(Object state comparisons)
=== Begin Enclosure ===
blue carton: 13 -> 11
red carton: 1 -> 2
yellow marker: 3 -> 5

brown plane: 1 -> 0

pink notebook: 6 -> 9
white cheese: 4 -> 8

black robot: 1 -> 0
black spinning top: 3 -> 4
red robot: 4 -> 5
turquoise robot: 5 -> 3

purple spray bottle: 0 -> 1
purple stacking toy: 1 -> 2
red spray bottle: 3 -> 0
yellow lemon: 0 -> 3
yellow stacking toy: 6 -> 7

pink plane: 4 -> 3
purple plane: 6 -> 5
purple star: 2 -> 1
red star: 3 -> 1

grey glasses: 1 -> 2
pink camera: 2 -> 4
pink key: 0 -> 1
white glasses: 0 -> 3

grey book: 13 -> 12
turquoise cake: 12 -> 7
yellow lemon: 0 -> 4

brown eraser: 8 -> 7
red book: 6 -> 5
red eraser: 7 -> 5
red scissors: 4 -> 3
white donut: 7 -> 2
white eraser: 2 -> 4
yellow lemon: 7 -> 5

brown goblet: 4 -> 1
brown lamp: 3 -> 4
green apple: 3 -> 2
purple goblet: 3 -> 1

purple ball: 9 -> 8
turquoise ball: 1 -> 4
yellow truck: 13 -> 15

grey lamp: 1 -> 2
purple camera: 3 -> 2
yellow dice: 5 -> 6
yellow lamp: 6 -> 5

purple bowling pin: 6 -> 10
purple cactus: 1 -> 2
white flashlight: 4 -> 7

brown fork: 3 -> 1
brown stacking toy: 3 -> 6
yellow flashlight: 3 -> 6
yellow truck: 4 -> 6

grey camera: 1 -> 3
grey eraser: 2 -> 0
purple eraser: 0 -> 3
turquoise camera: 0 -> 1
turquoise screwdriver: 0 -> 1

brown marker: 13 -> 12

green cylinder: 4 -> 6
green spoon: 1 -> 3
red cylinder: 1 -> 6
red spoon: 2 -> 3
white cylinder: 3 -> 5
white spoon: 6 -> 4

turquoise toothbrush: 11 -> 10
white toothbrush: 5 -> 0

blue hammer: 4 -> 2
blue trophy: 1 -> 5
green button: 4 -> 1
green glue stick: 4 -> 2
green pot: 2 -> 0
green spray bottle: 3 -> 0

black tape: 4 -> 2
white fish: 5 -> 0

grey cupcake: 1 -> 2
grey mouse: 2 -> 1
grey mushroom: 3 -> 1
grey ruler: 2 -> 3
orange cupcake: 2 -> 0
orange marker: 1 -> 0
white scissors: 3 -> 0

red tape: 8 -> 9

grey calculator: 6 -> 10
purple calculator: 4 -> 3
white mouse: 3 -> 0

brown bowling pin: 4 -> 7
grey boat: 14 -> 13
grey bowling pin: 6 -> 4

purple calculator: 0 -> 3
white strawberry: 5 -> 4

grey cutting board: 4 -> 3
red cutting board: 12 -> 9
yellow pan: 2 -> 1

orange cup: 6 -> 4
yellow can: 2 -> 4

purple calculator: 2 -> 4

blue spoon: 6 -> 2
=== End Enclosure ===
## Work request
Each line from the one with "orange cup: 6 -> 4" through the last line of the records must be written out word for word. Include nothing else.

## Solution for this problem
orange cup: 6 -> 4
yellow can: 2 -> 4

purple calculator: 2 -> 4

blue spoon: 6 -> 2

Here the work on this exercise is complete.